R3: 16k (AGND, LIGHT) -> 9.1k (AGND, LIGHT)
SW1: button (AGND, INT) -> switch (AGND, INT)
==
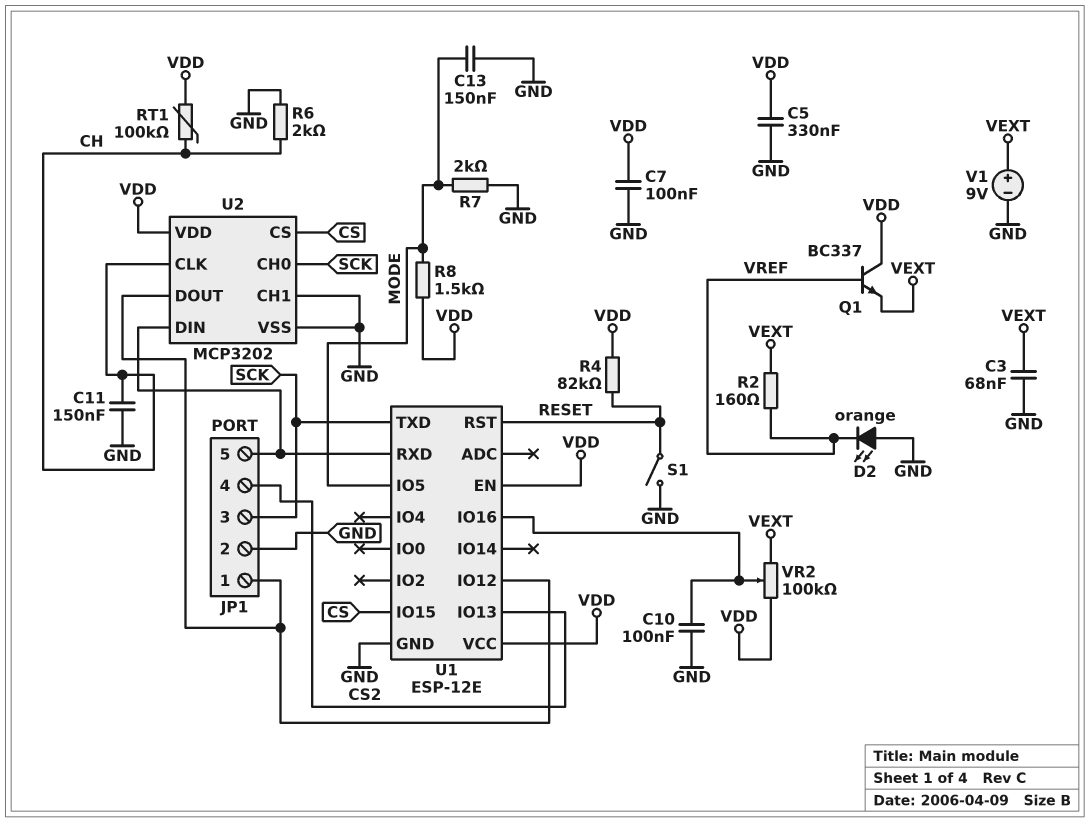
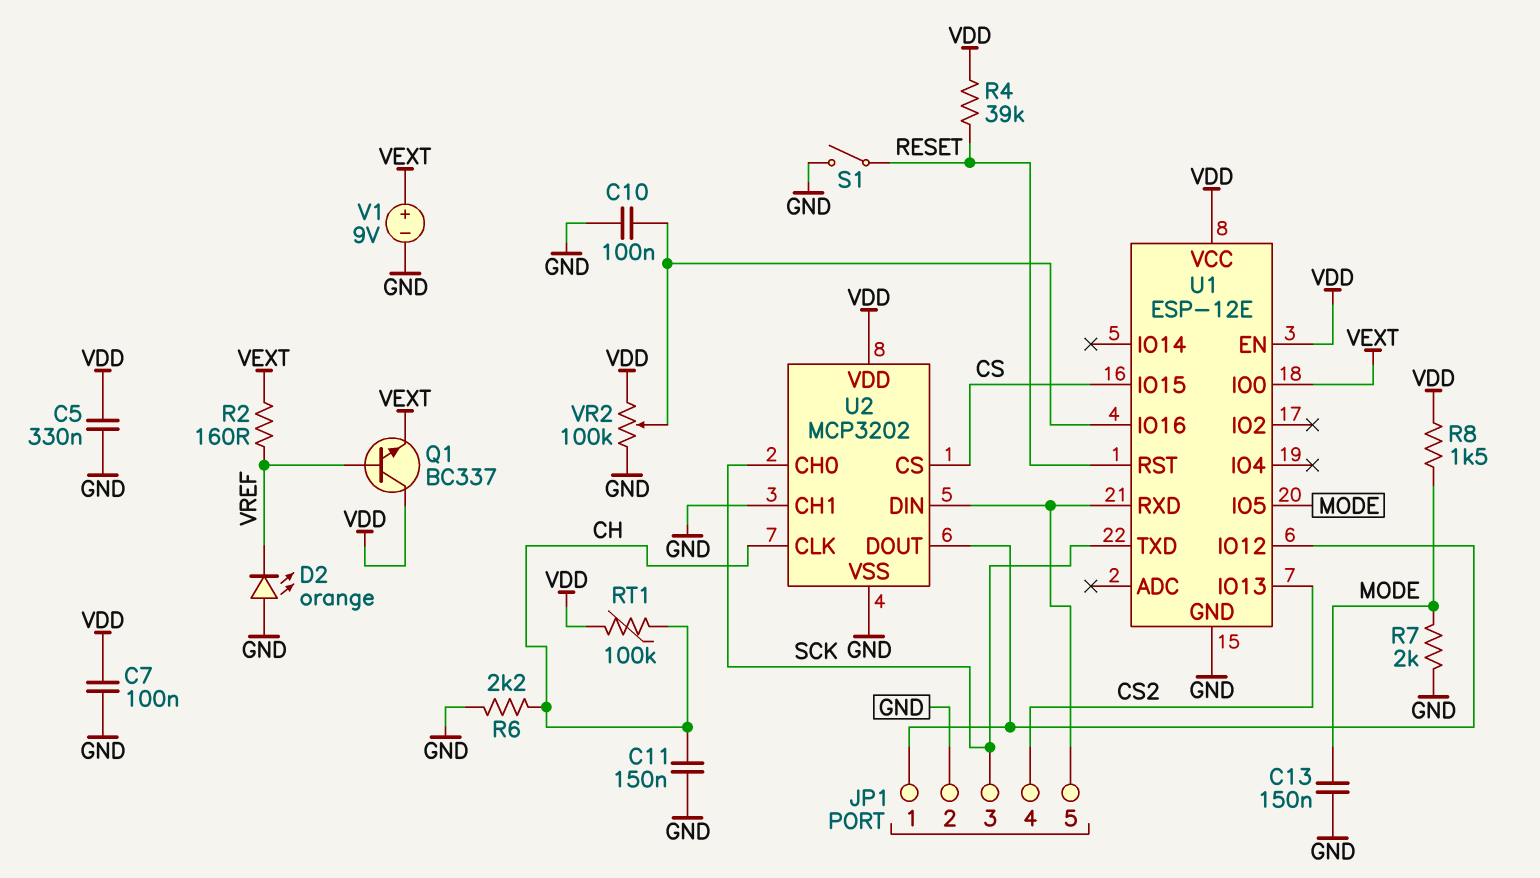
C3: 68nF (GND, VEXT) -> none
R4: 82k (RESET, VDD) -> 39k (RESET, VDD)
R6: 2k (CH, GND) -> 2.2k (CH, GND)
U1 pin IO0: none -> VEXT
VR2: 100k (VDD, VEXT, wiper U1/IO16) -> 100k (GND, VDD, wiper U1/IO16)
---
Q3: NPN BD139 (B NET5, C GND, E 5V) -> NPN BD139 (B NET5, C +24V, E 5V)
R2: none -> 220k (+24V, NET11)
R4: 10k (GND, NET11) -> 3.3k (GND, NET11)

- **Exercise objective**
Give back, exactly as written, the stretch from the line with "U1 pin IO0: none -> VEXT" through the line with "VR2: 100k (VDD, VEXT, wiper", and no other lines from the records above.

- **Task answer**
U1 pin IO0: none -> VEXT
VR2: 100k (VDD, VEXT, wiper U1/IO16) -> 100k (GND, VDD, wiper U1/IO16)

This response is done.